List every line below containing "lymphocytic".
** START STORED RECORDS **
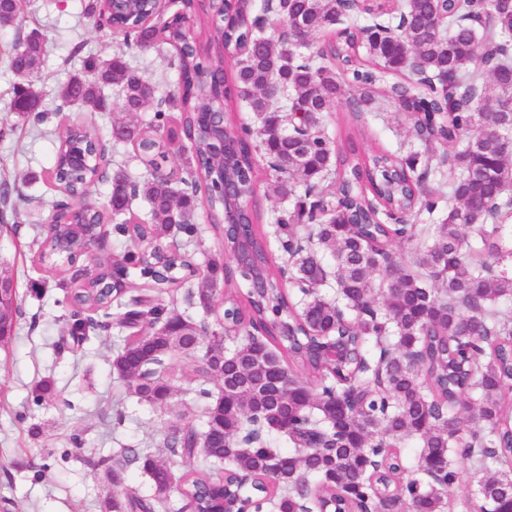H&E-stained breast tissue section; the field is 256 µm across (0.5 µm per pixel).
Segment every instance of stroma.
<instances>
[{
  "label": "stroma",
  "instance_id": "stroma-1",
  "mask_svg": "<svg viewBox=\"0 0 512 512\" xmlns=\"http://www.w3.org/2000/svg\"><path fill=\"white\" fill-rule=\"evenodd\" d=\"M84 0H28L16 27L0 29V180L12 188L0 213V273L12 277L20 315L14 336L0 346V512H103L111 486L85 464L125 445L160 452L176 413L142 406L127 395L110 367L118 329L98 332L83 348L66 341L67 267L39 257L34 238L49 224L60 194L47 178L56 150L54 133L36 134L11 108L17 81L4 53L18 33L39 30L47 54L35 81L45 108H54L85 55L107 60L122 44L82 16ZM329 133L351 132L363 152L389 150L401 157L422 151L412 121L379 100L362 117L336 105ZM52 380L56 396L42 404L33 389ZM123 424H116L117 413Z\"/></svg>",
  "mask_w": 512,
  "mask_h": 512
}]
</instances>
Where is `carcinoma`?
<instances>
[{"label":"carcinoma","mask_w":512,"mask_h":512,"mask_svg":"<svg viewBox=\"0 0 512 512\" xmlns=\"http://www.w3.org/2000/svg\"><path fill=\"white\" fill-rule=\"evenodd\" d=\"M393 2L364 0L358 9L343 0H288V19H299L302 30L275 40L235 0H224L213 21L224 25V42H246L248 53L229 61L205 30L188 42L172 32L178 54L163 62L175 71L177 86L162 103L155 102L157 86L119 49L105 62L87 56L61 90V104L44 109L33 78L47 53L45 38L32 31L11 45L12 70L27 76L14 87V110L35 128L75 102L109 111L107 87L116 89L127 112L157 104L149 124L120 123L112 141L137 145L145 169L134 177L119 167L108 176L112 218L126 214L132 199L147 206L144 223H116L128 240L158 246L176 228L189 247L196 243L198 210L224 208V192L211 180V130L201 113L220 112L219 101L227 104L235 94L257 126L236 139L224 183L238 195L250 192L259 178L256 143L273 159L277 192L291 201L267 220L289 266L272 265L262 216L252 210L235 228L251 243L253 267L263 273L259 288L240 302L228 290L233 276L212 259L201 288L187 291L188 303L206 313L224 293L223 320L241 326L240 336L219 334L161 303L158 295L199 276L188 271L191 255L182 248L141 250L133 262L123 255L71 292L68 324L77 343L108 329L119 312L118 325L128 334L111 370L138 403L172 409L179 362L203 404L200 426H171L163 439L167 458L127 446L88 460L108 483L114 470L141 469L151 479L153 494L112 495L105 501L110 512H225L245 504L251 512L268 506L378 512L392 495L407 512H447L458 456L477 470L494 464L498 472L480 479L474 498L456 506L512 512V493H489L493 485L512 486V326L496 307L512 299V227L504 223L512 212V0L488 5L487 27L455 10L437 30L430 22L435 0H403L395 11ZM150 9L149 0H138L136 9L115 12L125 45L148 47ZM22 10V0H0V29L17 25ZM338 25L333 39L310 42ZM201 70L212 75L203 97L193 83ZM343 81L362 89L345 101L354 114L368 111L376 89L392 100L411 98L413 111L434 116L442 151L427 153L419 171L415 156L362 154L351 136L335 144L324 118ZM176 121L190 154L182 176H163L159 171L178 151L164 132ZM55 133L57 152L78 146L85 153L81 168L64 166L55 180L71 200V217L100 220L79 211L83 182L103 164L91 143L96 134L60 122ZM445 167L454 170L446 183L440 180ZM448 195L455 200L450 208L444 207ZM415 238L422 239L419 255L407 266L391 245ZM41 248L68 265L82 256L66 223L56 224ZM324 248L334 260L331 271ZM131 263L154 294L127 302ZM327 284L332 299L320 291ZM345 321L358 356L329 367L311 349L336 337ZM301 372L316 380L319 392ZM212 380L220 385L215 396L207 388ZM310 431L335 437L333 446L306 449L295 471L282 460L294 456L300 435ZM409 439L419 451L408 466L396 449ZM173 457L187 463L180 476ZM173 490L178 508L169 502Z\"/></svg>","instance_id":"carcinoma-1"}]
</instances>
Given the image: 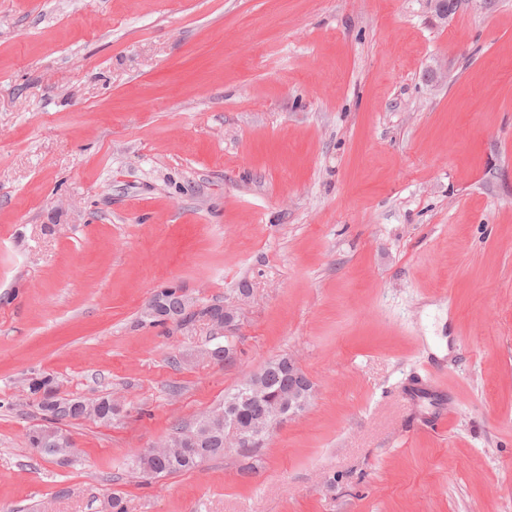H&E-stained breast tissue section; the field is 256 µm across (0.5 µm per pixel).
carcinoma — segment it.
Masks as SVG:
<instances>
[{
    "mask_svg": "<svg viewBox=\"0 0 512 512\" xmlns=\"http://www.w3.org/2000/svg\"><path fill=\"white\" fill-rule=\"evenodd\" d=\"M181 291L182 288L178 284L168 285L158 291L170 316L187 322L198 314L215 316L223 313L220 304L209 305L197 313L188 310V302ZM260 376L264 381L265 398L254 402L243 400L241 391L244 384L239 383L224 395V401L219 404L218 410L243 426L264 424L269 421L267 408L287 398L288 391L299 387L300 384L299 380L288 375L286 356L269 364L260 372ZM94 403L97 404V408L92 412L70 405L62 406L54 415V421L58 423L56 430L49 431L42 426L33 428L26 433L28 443L45 456L66 454L74 447V443L70 434L59 427L60 423L80 419H93L105 423L112 421L115 410L110 396L103 395L95 399ZM168 441L172 444L183 442V447L187 449L186 454L177 459H158L140 452L137 454L136 468L143 474L154 472L158 476L168 475L196 469L197 461L203 456L210 460L224 455V419H212L209 415L203 414L193 425L175 428Z\"/></svg>",
    "mask_w": 512,
    "mask_h": 512,
    "instance_id": "obj_1",
    "label": "carcinoma"
}]
</instances>
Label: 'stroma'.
<instances>
[{"instance_id": "35a3bbf8", "label": "stroma", "mask_w": 512, "mask_h": 512, "mask_svg": "<svg viewBox=\"0 0 512 512\" xmlns=\"http://www.w3.org/2000/svg\"><path fill=\"white\" fill-rule=\"evenodd\" d=\"M180 284L233 306L151 323ZM251 456L135 454L273 357ZM111 395L30 448L31 375ZM512 512V0H0V512ZM182 288L178 284L168 285L165 288L157 291L156 294L162 297V300L167 306V312L170 316L180 319L182 322L191 321L196 315L202 316L211 315L212 317H206L207 324L210 328V336L218 337L227 335V330L235 319L234 309L232 307L224 305V309L220 304H212L199 312H193L188 310V302L184 294H179ZM159 296L154 295L149 304L147 310L152 316H165L164 303ZM224 311L223 317H213L215 315H221ZM97 404V408L92 412H87L83 408L63 405L58 409L53 417L56 422V430L49 431L44 426L29 429L26 433L28 443L32 448L45 456L64 455L70 448H74L73 440L70 434L57 424L68 420L93 419L99 422H111L112 417L116 415L113 402L109 395H103L93 401ZM113 404V406H112Z\"/></svg>"}]
</instances>
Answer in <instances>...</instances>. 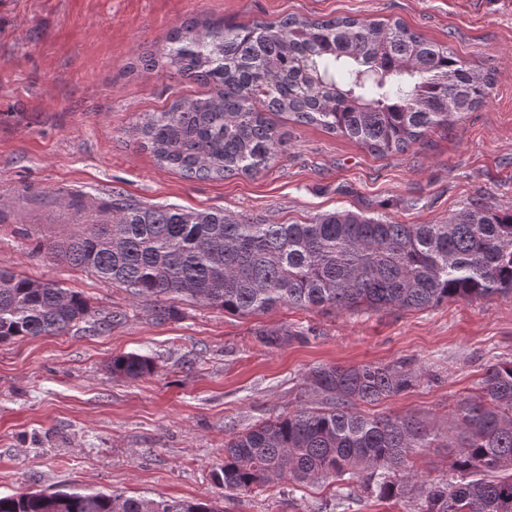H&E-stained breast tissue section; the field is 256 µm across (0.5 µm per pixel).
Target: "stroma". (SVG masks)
I'll return each mask as SVG.
<instances>
[{
	"instance_id": "obj_1",
	"label": "stroma",
	"mask_w": 512,
	"mask_h": 512,
	"mask_svg": "<svg viewBox=\"0 0 512 512\" xmlns=\"http://www.w3.org/2000/svg\"><path fill=\"white\" fill-rule=\"evenodd\" d=\"M289 14L404 22L491 71L489 99L397 156L275 116L288 143L254 175L187 179L160 167L136 126L203 86L137 64L193 17L248 24ZM126 198L267 224L348 209L399 224H442L475 202L512 208V0H0V269L51 280L112 312L110 330L0 343V495L82 486L129 497L213 499L224 512H317L325 482L295 493L223 498L212 473L224 440L315 402L319 365L403 363L419 377L365 415L414 414L448 427L484 369L512 361V299L451 300L421 310H299L240 316L153 302L36 252L87 231ZM300 340L270 348L258 331ZM149 356L152 375H112V356Z\"/></svg>"
}]
</instances>
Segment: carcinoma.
Masks as SVG:
<instances>
[{"label":"carcinoma","instance_id":"obj_1","mask_svg":"<svg viewBox=\"0 0 512 512\" xmlns=\"http://www.w3.org/2000/svg\"><path fill=\"white\" fill-rule=\"evenodd\" d=\"M147 66L210 87L144 114L137 131L157 163L186 178L251 175L281 151L267 114H286L380 155L406 152L431 129L484 103L490 76L398 20L287 15L250 25L192 18L172 29ZM115 216L54 241L45 253L125 288L135 299L187 297L241 315L298 309L424 310L448 300L512 297V209L480 202L444 224H393L335 211L305 224L253 223L222 211L112 200ZM94 332L112 314L54 281L0 270V342ZM267 347L302 336L258 333ZM112 374L154 372L140 354L112 357ZM406 366L320 365L305 388L325 399L265 420L224 442L213 482L224 496L293 489L326 479L352 498L393 500L418 487L422 512H512V361L485 369L480 393L452 411L445 443L412 414L370 417L357 401L398 395ZM446 448L448 477L416 481L419 448ZM0 512H221L211 500H154L70 486L0 496Z\"/></svg>","mask_w":512,"mask_h":512}]
</instances>
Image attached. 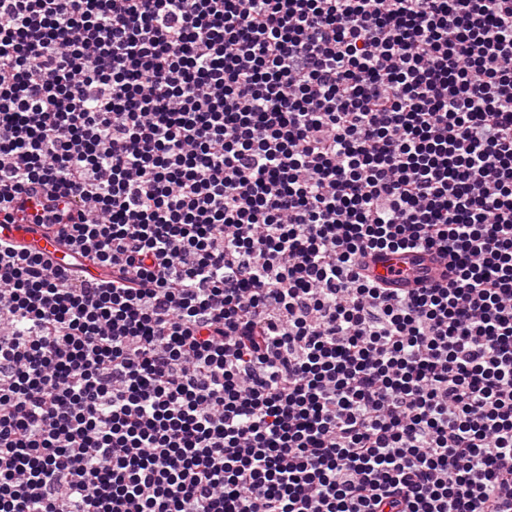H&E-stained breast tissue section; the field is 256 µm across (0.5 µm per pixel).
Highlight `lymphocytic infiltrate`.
Here are the masks:
<instances>
[{
    "instance_id": "obj_1",
    "label": "lymphocytic infiltrate",
    "mask_w": 512,
    "mask_h": 512,
    "mask_svg": "<svg viewBox=\"0 0 512 512\" xmlns=\"http://www.w3.org/2000/svg\"><path fill=\"white\" fill-rule=\"evenodd\" d=\"M31 185L0 512H512V0H0ZM0 239L25 246L32 252L57 260L65 251V248L53 237H48L41 227L29 224L27 220H19L16 224H0ZM366 273L384 282L388 288H417L439 278L440 264L431 252H377L365 258ZM400 270V275L393 271ZM415 279L423 282L416 284Z\"/></svg>"
}]
</instances>
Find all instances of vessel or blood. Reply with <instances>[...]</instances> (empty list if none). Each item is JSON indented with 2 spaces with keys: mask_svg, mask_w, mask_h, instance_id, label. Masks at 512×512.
Instances as JSON below:
<instances>
[{
  "mask_svg": "<svg viewBox=\"0 0 512 512\" xmlns=\"http://www.w3.org/2000/svg\"><path fill=\"white\" fill-rule=\"evenodd\" d=\"M43 195L38 186H30L22 194L15 208L20 220L14 224H0V239L25 246L43 256L60 258L63 248L42 228L29 224L27 218L36 211ZM366 272L378 278L389 288H412L416 283L432 284L439 278L440 264L436 255L423 251L377 252L365 260Z\"/></svg>",
  "mask_w": 512,
  "mask_h": 512,
  "instance_id": "1",
  "label": "vessel or blood"
}]
</instances>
** END STORED RECORDS **
**CORRECT RESPONSE**:
Highlight `lymphocytic infiltrate`.
    "label": "lymphocytic infiltrate",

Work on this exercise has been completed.